START SOURCE MATERIAL

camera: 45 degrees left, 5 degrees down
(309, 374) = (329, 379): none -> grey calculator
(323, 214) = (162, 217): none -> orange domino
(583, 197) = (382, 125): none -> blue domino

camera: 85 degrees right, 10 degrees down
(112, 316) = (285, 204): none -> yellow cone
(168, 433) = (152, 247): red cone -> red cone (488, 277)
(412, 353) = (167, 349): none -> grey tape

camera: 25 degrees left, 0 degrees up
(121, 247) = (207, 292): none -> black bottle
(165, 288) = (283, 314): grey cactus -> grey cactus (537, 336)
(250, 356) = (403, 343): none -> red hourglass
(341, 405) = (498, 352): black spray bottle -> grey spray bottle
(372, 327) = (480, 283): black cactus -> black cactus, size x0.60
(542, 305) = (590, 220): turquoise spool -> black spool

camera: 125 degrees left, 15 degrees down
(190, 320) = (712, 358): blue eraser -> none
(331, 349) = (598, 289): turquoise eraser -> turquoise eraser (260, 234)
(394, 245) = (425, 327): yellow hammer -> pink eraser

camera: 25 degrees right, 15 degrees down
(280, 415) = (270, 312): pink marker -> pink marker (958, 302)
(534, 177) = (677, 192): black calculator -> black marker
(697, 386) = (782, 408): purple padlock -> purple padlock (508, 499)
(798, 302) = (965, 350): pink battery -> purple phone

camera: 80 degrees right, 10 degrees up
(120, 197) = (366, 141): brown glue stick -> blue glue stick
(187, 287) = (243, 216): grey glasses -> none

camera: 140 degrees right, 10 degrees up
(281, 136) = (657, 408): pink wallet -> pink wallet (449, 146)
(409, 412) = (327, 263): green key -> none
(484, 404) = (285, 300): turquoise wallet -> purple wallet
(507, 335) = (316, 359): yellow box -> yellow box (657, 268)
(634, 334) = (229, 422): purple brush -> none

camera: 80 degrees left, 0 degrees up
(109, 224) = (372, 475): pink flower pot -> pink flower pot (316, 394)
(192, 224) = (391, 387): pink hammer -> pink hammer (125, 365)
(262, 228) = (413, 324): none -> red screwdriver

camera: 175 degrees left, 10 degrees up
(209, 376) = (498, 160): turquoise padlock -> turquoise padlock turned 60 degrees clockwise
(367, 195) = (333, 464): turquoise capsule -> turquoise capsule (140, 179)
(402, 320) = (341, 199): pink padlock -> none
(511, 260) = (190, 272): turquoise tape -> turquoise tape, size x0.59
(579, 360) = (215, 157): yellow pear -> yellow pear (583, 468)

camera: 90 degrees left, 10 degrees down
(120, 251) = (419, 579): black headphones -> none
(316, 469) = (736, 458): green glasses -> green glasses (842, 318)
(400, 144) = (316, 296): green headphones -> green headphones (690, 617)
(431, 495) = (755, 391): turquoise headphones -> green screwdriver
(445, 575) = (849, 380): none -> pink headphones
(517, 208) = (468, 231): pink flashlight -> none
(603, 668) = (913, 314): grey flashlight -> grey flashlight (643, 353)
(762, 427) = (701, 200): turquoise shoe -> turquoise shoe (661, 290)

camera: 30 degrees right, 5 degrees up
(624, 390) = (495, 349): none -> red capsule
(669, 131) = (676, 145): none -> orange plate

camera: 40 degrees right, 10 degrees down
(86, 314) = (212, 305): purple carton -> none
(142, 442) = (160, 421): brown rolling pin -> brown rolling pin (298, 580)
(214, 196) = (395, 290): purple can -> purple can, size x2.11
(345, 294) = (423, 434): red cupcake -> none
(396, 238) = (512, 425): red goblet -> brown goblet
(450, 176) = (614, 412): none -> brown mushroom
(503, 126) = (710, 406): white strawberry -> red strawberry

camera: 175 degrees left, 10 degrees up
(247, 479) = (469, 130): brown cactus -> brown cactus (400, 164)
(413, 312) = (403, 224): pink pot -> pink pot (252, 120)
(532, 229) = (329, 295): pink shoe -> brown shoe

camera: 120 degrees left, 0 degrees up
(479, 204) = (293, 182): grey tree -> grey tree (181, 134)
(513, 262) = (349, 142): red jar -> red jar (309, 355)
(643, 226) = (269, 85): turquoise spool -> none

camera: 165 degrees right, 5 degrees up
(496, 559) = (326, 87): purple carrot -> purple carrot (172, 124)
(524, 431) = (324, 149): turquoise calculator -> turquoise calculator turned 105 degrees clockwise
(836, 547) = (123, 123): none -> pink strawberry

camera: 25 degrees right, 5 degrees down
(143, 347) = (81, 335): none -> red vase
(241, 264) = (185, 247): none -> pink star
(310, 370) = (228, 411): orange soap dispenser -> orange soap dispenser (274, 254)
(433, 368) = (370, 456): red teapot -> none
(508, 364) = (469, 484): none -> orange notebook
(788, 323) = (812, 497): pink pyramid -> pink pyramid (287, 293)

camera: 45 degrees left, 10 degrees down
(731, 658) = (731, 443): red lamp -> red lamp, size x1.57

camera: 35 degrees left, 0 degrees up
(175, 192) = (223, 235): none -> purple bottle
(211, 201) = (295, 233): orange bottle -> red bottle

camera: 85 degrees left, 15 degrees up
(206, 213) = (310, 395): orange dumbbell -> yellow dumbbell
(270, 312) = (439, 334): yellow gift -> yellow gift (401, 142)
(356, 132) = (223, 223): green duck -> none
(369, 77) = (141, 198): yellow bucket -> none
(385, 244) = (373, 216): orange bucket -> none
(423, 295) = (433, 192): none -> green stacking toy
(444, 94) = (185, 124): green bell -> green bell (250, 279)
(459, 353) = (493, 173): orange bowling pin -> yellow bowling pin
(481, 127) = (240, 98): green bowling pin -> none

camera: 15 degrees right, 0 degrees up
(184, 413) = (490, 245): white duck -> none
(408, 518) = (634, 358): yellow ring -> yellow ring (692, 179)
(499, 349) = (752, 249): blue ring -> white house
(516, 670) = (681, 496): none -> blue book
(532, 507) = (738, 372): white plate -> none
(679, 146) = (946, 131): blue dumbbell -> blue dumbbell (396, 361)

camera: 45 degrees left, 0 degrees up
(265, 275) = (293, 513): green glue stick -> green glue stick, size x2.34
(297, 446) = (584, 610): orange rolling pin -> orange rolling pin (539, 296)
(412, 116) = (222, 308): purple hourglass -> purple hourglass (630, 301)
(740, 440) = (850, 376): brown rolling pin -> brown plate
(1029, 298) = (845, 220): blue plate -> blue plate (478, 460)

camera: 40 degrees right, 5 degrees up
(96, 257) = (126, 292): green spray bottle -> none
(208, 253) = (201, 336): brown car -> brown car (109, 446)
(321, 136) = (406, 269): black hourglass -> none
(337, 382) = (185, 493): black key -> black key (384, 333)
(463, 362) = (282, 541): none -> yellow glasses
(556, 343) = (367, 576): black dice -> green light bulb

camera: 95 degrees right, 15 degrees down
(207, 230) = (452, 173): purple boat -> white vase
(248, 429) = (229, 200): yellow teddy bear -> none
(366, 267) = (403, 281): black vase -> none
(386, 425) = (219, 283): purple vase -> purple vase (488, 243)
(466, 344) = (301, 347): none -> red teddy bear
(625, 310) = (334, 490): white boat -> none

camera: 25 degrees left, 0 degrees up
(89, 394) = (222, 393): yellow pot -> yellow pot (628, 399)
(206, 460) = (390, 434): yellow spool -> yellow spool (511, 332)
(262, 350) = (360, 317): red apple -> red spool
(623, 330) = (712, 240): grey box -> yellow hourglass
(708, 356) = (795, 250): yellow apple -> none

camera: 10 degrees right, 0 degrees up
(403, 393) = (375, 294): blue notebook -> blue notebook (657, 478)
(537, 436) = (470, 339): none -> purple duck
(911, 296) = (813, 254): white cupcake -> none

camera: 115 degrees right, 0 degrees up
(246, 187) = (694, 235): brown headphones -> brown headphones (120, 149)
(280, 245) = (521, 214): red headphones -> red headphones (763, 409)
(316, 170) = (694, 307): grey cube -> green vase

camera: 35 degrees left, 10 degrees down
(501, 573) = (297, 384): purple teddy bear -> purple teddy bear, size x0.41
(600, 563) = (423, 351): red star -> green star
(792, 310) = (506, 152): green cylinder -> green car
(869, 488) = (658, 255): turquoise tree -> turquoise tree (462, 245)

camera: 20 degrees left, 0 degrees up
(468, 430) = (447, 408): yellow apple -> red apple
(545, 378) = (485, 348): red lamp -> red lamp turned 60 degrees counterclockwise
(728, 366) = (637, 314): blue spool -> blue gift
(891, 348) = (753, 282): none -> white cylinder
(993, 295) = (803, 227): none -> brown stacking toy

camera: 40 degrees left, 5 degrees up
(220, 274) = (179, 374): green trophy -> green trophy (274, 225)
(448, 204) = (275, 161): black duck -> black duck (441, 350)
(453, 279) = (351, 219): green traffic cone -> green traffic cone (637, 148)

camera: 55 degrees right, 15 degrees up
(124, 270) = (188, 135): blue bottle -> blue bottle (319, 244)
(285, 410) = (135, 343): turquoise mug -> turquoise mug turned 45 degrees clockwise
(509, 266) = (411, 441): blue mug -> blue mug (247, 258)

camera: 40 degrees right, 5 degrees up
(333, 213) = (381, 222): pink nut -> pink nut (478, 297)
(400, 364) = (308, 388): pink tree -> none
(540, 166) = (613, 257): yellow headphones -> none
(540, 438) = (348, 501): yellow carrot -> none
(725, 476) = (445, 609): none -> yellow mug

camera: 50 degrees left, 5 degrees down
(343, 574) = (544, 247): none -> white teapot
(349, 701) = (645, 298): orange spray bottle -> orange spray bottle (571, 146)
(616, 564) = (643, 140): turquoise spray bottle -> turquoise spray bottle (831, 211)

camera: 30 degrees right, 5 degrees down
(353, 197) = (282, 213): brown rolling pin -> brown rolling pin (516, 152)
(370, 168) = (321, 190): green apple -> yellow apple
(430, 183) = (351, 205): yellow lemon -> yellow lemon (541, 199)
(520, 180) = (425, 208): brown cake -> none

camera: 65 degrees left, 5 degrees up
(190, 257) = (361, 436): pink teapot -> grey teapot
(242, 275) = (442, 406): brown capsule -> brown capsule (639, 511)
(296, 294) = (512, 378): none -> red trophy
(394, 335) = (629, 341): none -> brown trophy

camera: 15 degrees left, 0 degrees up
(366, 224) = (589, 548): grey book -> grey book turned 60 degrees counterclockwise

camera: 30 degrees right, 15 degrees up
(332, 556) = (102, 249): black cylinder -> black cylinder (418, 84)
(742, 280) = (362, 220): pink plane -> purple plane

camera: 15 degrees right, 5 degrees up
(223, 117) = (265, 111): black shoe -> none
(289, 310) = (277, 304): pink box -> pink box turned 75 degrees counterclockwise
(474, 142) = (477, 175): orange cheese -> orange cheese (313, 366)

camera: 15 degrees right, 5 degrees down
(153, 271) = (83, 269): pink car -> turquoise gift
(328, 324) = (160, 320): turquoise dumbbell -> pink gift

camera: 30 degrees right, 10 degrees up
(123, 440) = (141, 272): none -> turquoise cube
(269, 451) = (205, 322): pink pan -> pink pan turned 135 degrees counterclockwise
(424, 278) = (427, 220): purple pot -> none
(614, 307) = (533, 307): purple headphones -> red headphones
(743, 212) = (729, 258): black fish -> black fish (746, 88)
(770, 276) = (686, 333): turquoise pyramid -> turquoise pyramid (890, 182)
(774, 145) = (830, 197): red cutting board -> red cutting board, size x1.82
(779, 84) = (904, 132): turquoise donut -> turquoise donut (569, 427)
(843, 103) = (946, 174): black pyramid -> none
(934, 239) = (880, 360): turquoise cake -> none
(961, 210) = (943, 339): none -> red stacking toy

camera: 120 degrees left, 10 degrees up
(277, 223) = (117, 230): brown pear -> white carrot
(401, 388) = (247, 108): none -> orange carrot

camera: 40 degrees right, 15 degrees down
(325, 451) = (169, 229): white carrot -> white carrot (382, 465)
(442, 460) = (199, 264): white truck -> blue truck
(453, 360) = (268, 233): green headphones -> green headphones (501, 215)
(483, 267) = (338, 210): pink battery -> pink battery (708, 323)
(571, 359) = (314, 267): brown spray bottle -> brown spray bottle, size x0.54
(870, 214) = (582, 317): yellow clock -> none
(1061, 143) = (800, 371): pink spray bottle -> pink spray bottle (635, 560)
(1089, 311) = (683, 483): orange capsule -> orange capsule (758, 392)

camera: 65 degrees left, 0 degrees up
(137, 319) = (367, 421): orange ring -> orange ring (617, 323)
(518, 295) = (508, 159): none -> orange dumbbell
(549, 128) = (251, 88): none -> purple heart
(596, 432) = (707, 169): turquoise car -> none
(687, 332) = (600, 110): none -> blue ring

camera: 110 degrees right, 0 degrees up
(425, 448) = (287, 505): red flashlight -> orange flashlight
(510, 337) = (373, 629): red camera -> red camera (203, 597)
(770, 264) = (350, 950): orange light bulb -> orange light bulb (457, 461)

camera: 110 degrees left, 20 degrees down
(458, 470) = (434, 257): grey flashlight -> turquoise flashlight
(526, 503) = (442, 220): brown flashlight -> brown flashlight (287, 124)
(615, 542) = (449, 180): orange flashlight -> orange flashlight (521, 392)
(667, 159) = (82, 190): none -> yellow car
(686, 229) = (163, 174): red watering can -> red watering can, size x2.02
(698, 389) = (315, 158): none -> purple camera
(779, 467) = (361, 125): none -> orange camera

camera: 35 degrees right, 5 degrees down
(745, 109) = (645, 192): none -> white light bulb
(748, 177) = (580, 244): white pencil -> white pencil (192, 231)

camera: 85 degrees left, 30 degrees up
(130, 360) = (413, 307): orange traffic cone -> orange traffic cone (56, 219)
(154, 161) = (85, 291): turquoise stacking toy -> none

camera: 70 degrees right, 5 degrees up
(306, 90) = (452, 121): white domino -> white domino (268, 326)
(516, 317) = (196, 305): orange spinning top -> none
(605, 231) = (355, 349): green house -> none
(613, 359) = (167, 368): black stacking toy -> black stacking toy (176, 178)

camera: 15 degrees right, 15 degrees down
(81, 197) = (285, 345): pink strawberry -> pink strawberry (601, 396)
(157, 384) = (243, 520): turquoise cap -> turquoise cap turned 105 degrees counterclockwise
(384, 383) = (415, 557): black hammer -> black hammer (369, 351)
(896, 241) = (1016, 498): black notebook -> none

END SOURCE MATERIAL

DIRECTIONS FOR THIS TASK:
What you output must match the lines from the beginning of the material through the line with "camera: 25 degrees right, 15 degrees down" exactly, both ends included.

WRITTEN RESPONSE:
camera: 45 degrees left, 5 degrees down
(309, 374) = (329, 379): none -> grey calculator
(323, 214) = (162, 217): none -> orange domino
(583, 197) = (382, 125): none -> blue domino

camera: 85 degrees right, 10 degrees down
(112, 316) = (285, 204): none -> yellow cone
(168, 433) = (152, 247): red cone -> red cone (488, 277)
(412, 353) = (167, 349): none -> grey tape

camera: 25 degrees left, 0 degrees up
(121, 247) = (207, 292): none -> black bottle
(165, 288) = (283, 314): grey cactus -> grey cactus (537, 336)
(250, 356) = (403, 343): none -> red hourglass
(341, 405) = (498, 352): black spray bottle -> grey spray bottle
(372, 327) = (480, 283): black cactus -> black cactus, size x0.60
(542, 305) = (590, 220): turquoise spool -> black spool

camera: 125 degrees left, 15 degrees down
(190, 320) = (712, 358): blue eraser -> none
(331, 349) = (598, 289): turquoise eraser -> turquoise eraser (260, 234)
(394, 245) = (425, 327): yellow hammer -> pink eraser

camera: 25 degrees right, 15 degrees down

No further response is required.